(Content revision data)
____________________
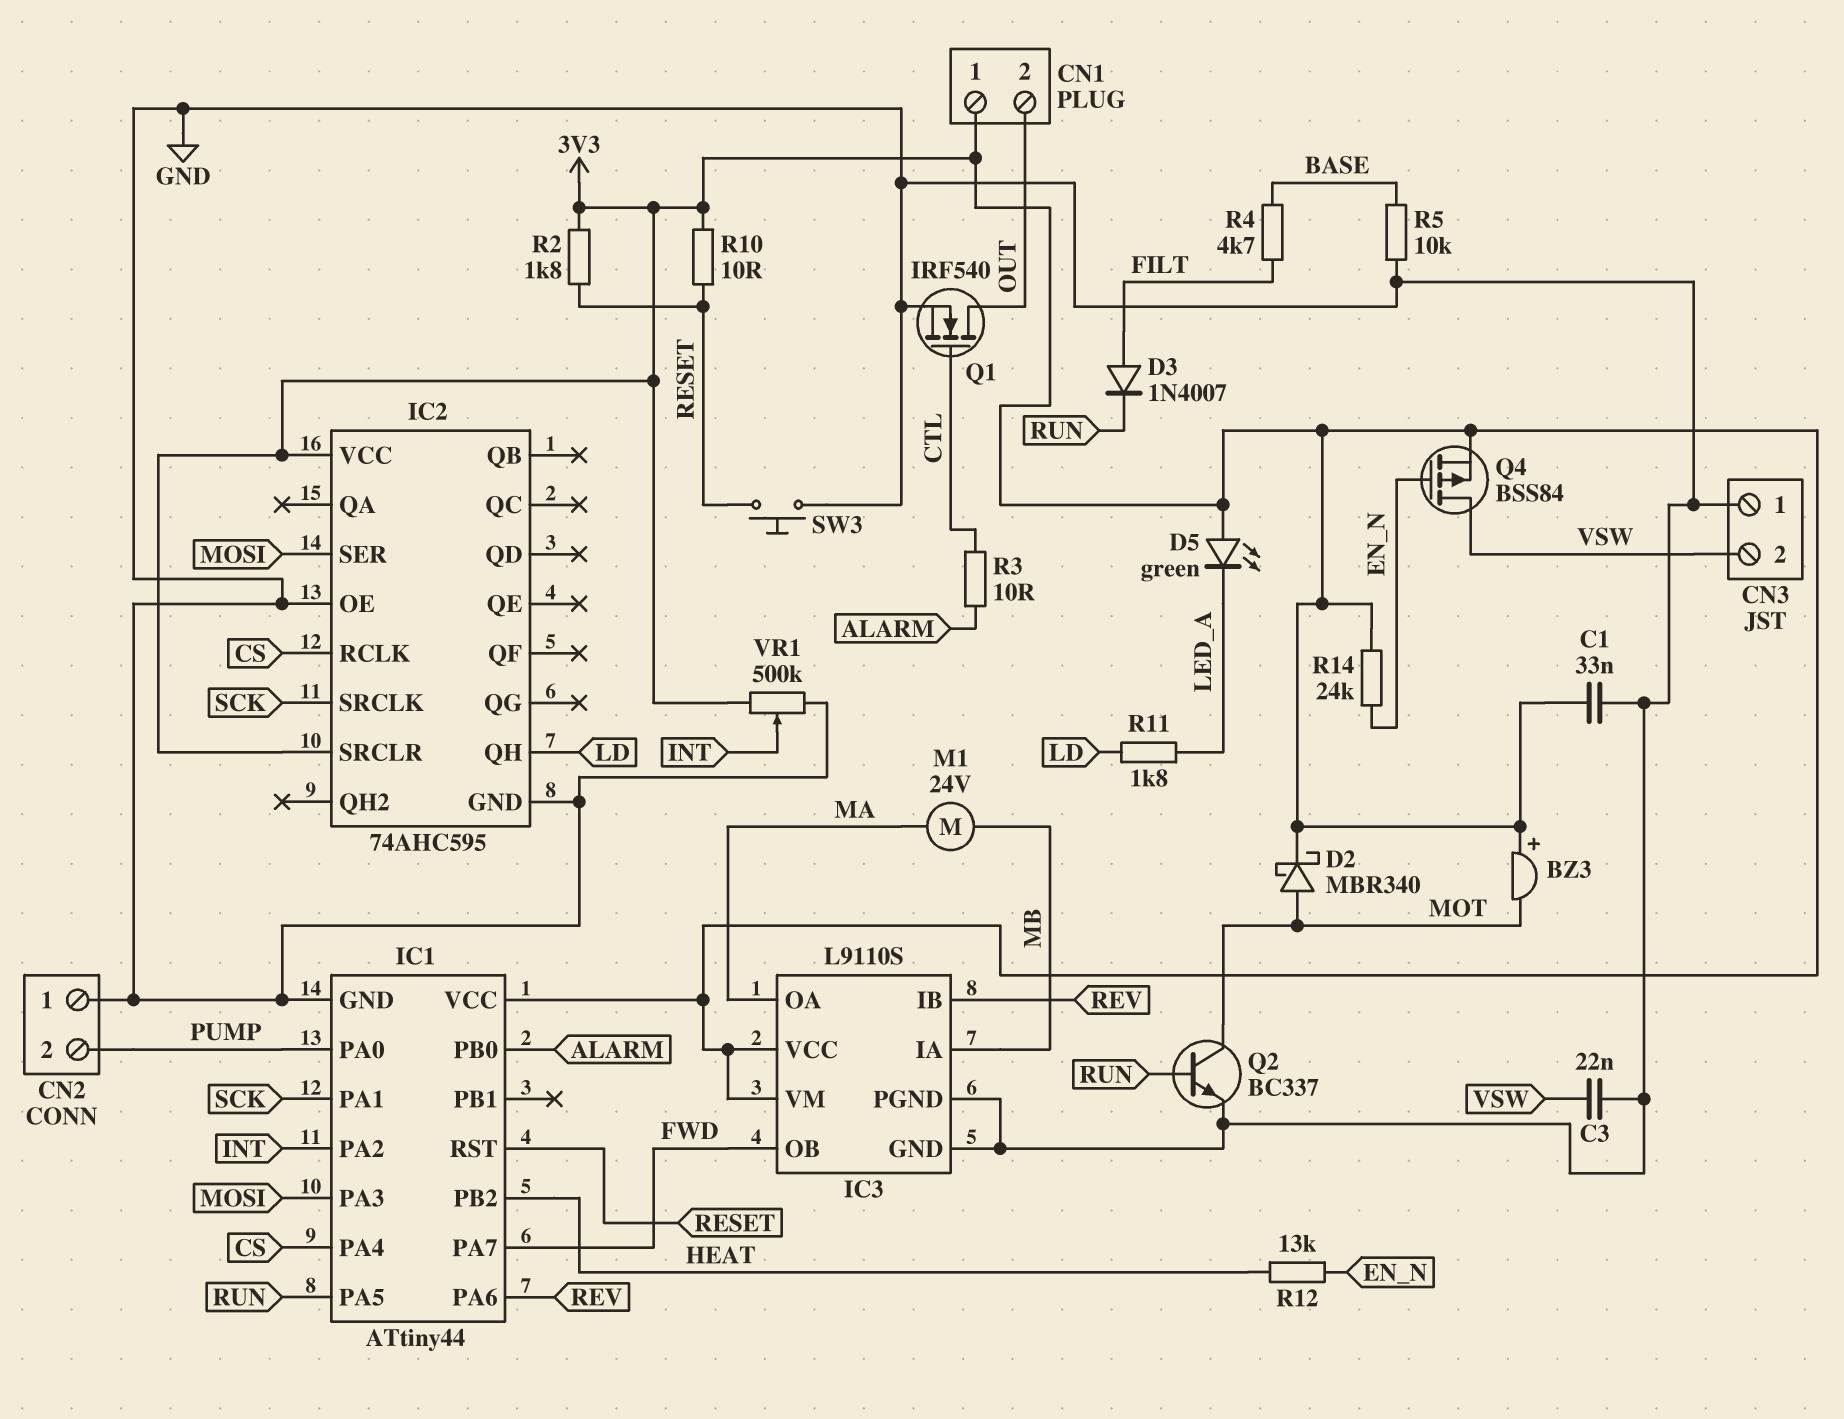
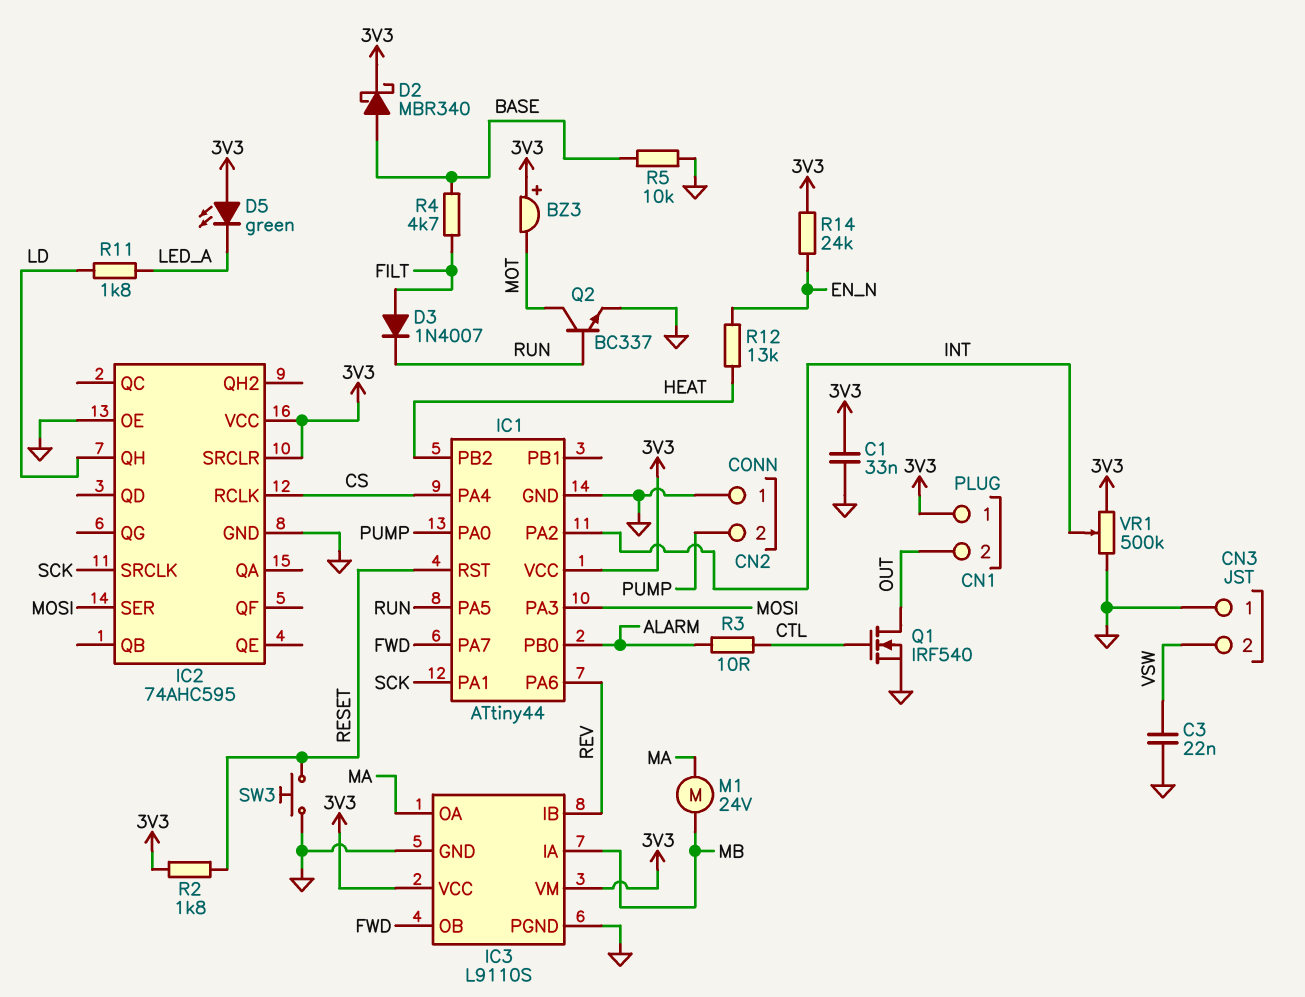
D2: schottky MBR340 (A MOT, K 3V3) -> schottky MBR340 (A BASE, K 3V3)
Q4: PMOS BSS84 (G EN_N, D VSW, S 3V3) -> none
R10: 10 (3V3, RESET) -> none

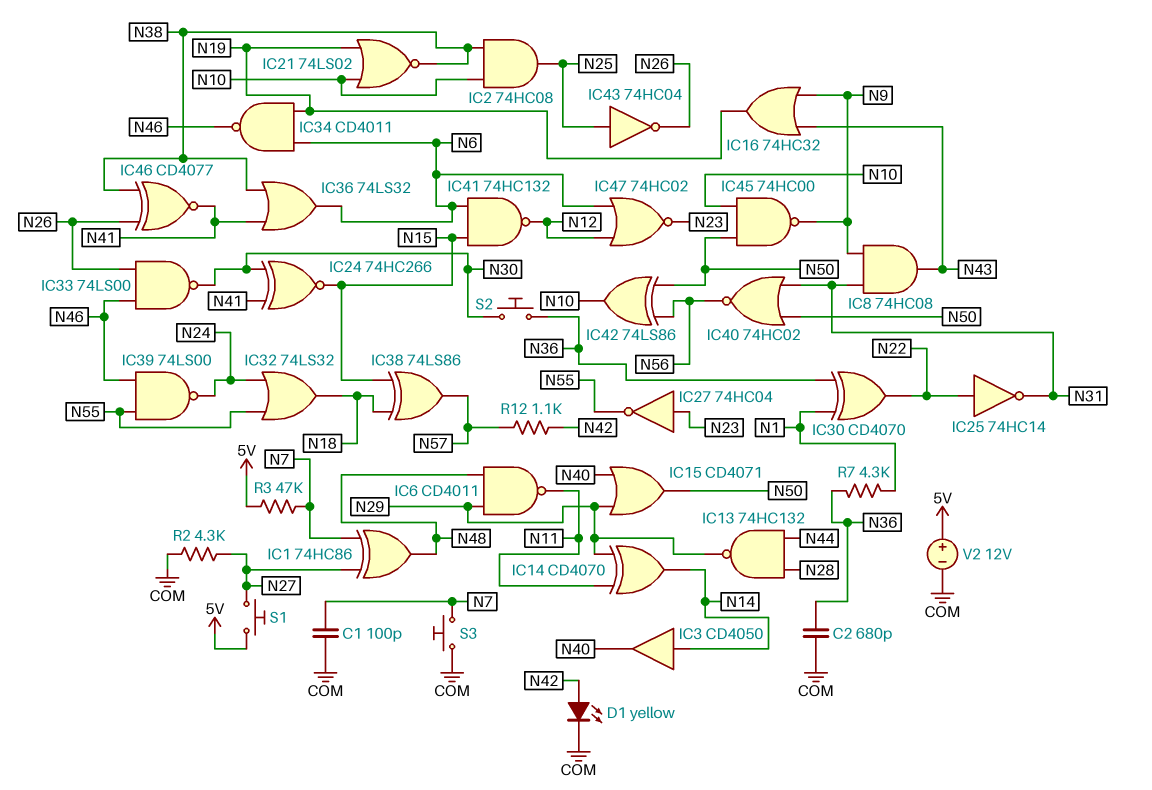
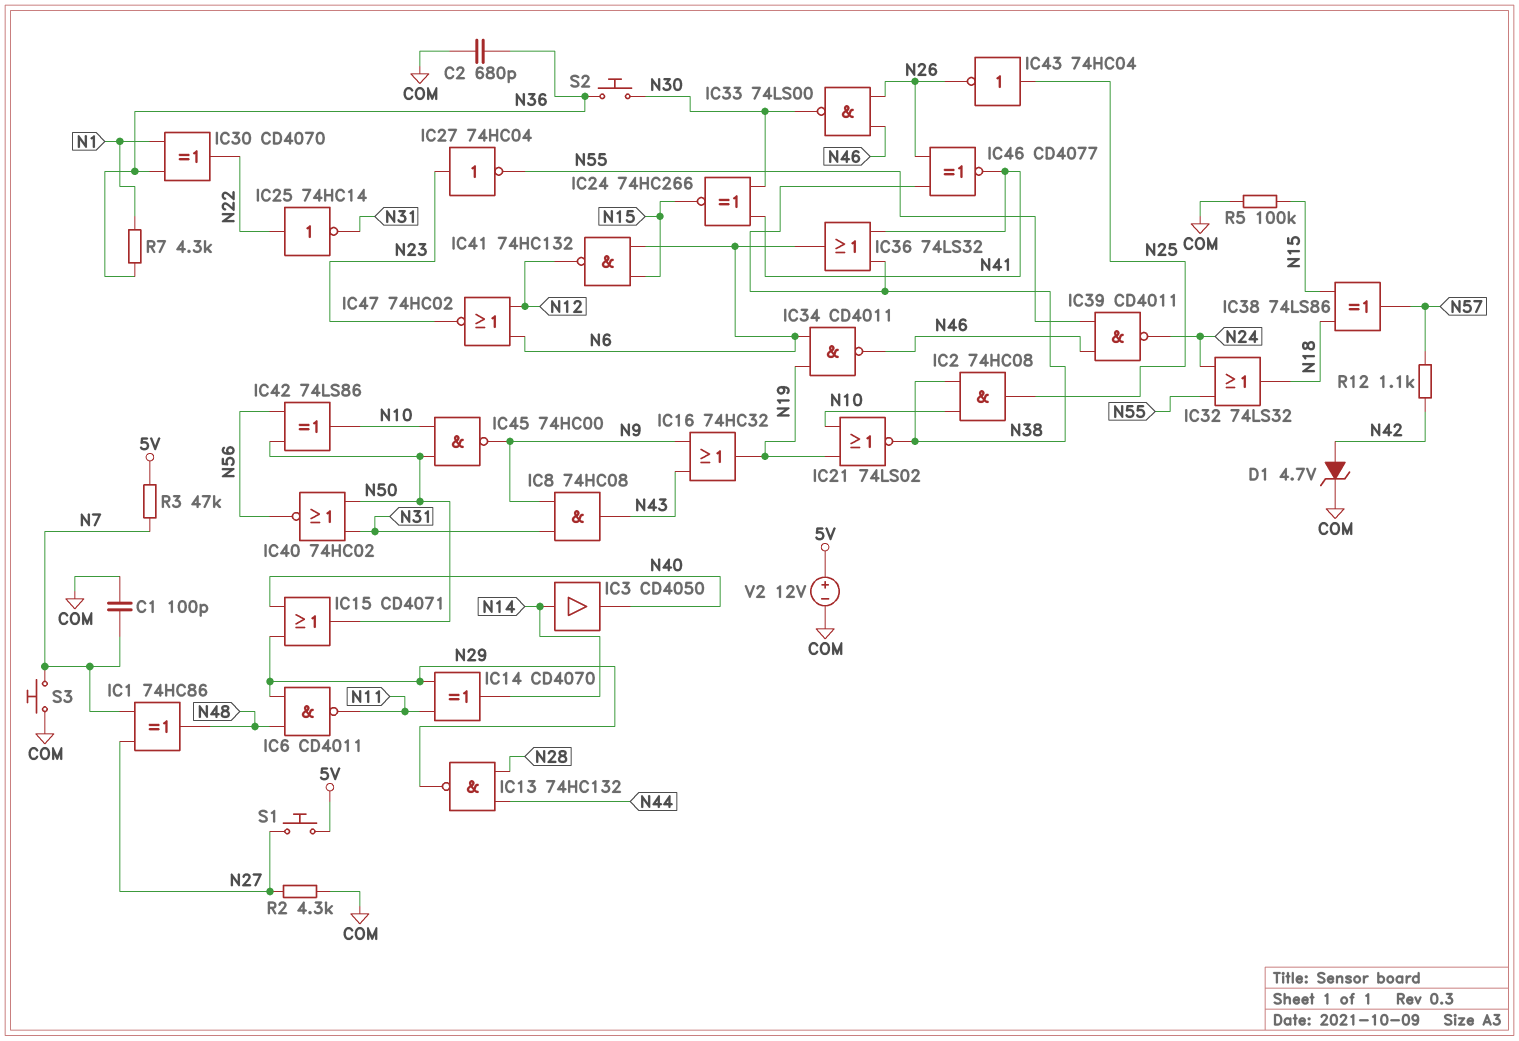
D1: LED yellow (A N42, K COM) -> zener 4.7V (A N42, K COM)
IC39: NAND 74LS00 (in N46, in N55, out N24) -> NAND CD4011 (in N46, in N55, out N24)
R5: none -> 100k (COM, N15)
____________________
TO DO: For the records above, how many lines contain the word "none"? Reply with the number only.

TASK RESULT: 3